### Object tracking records

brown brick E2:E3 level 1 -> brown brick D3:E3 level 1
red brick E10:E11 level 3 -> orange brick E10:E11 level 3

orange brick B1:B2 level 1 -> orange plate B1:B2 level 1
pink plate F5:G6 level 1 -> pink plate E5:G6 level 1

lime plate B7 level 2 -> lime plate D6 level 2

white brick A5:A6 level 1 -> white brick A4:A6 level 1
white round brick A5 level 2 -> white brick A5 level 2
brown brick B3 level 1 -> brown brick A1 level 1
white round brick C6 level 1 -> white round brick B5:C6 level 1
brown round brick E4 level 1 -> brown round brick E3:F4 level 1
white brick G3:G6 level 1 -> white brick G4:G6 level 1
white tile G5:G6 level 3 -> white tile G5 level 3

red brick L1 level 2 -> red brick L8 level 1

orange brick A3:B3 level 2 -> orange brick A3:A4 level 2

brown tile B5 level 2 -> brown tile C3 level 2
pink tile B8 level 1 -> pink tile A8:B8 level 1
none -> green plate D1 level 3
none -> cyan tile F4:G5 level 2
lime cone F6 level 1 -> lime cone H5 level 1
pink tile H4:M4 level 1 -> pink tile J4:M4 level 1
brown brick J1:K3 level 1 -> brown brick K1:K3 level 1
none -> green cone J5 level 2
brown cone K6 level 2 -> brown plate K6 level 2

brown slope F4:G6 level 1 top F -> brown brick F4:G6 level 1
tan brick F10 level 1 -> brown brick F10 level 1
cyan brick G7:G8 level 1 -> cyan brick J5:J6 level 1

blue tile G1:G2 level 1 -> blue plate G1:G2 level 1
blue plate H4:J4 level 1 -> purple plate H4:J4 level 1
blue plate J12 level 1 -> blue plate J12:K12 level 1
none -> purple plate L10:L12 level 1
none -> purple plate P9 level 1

### Activity
Reproduce all entries exactly, leaving each one whole.

### Task output
brown brick E2:E3 level 1 -> brown brick D3:E3 level 1
red brick E10:E11 level 3 -> orange brick E10:E11 level 3

orange brick B1:B2 level 1 -> orange plate B1:B2 level 1
pink plate F5:G6 level 1 -> pink plate E5:G6 level 1

lime plate B7 level 2 -> lime plate D6 level 2

white brick A5:A6 level 1 -> white brick A4:A6 level 1
white round brick A5 level 2 -> white brick A5 level 2
brown brick B3 level 1 -> brown brick A1 level 1
white round brick C6 level 1 -> white round brick B5:C6 level 1
brown round brick E4 level 1 -> brown round brick E3:F4 level 1
white brick G3:G6 level 1 -> white brick G4:G6 level 1
white tile G5:G6 level 3 -> white tile G5 level 3

red brick L1 level 2 -> red brick L8 level 1

orange brick A3:B3 level 2 -> orange brick A3:A4 level 2

brown tile B5 level 2 -> brown tile C3 level 2
pink tile B8 level 1 -> pink tile A8:B8 level 1
none -> green plate D1 level 3
none -> cyan tile F4:G5 level 2
lime cone F6 level 1 -> lime cone H5 level 1
pink tile H4:M4 level 1 -> pink tile J4:M4 level 1
brown brick J1:K3 level 1 -> brown brick K1:K3 level 1
none -> green cone J5 level 2
brown cone K6 level 2 -> brown plate K6 level 2

brown slope F4:G6 level 1 top F -> brown brick F4:G6 level 1
tan brick F10 level 1 -> brown brick F10 level 1
cyan brick G7:G8 level 1 -> cyan brick J5:J6 level 1

blue tile G1:G2 level 1 -> blue plate G1:G2 level 1
blue plate H4:J4 level 1 -> purple plate H4:J4 level 1
blue plate J12 level 1 -> blue plate J12:K12 level 1
none -> purple plate L10:L12 level 1
none -> purple plate P9 level 1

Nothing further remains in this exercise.